Start of Records to process

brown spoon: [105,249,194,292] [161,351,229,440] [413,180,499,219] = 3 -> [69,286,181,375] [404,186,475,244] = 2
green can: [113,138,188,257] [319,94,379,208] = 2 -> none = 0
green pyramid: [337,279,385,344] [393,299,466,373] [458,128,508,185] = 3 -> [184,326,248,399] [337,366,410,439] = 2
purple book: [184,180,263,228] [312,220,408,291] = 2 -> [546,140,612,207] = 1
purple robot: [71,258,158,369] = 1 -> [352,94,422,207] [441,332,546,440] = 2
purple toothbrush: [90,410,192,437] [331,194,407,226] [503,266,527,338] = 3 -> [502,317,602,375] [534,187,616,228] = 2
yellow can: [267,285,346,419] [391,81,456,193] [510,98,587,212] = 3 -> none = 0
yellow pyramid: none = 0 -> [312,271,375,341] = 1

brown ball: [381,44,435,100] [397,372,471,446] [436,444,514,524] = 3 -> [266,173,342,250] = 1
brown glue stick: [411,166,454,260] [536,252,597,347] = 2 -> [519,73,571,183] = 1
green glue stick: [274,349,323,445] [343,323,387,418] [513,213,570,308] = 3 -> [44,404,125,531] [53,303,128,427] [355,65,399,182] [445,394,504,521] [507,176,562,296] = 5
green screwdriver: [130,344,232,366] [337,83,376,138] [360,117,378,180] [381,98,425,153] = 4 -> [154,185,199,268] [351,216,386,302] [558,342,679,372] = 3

End of Records to process
Start of Records to process

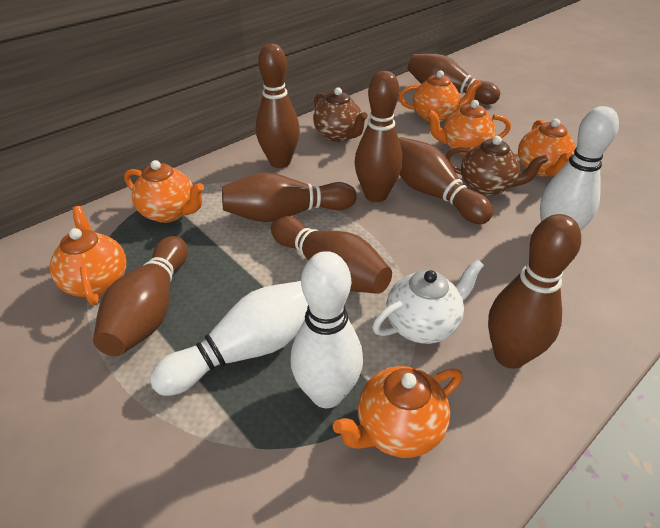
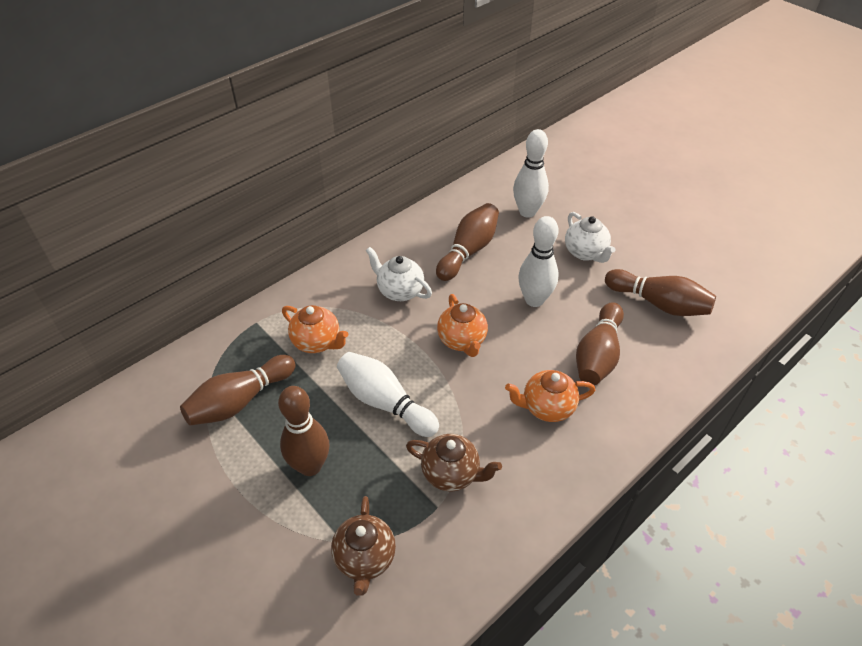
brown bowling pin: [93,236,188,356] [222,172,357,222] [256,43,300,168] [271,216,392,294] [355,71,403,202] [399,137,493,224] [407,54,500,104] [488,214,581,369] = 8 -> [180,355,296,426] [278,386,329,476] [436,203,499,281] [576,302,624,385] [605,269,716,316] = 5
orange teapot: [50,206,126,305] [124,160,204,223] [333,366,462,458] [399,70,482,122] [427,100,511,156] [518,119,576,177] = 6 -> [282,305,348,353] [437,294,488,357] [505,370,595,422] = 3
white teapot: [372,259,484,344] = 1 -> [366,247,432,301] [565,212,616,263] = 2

End of Records to process

**What you should do**: Which lines above run from the one containing "brown ball: [381,44,435,100]" down to the one containing "brown glue stick: [411,166,454,260]"? Repeat exactly those, both ends included, and nothing else.

**The completed task**:
brown ball: [381,44,435,100] [397,372,471,446] [436,444,514,524] = 3 -> [266,173,342,250] = 1
brown glue stick: [411,166,454,260] [536,252,597,347] = 2 -> [519,73,571,183] = 1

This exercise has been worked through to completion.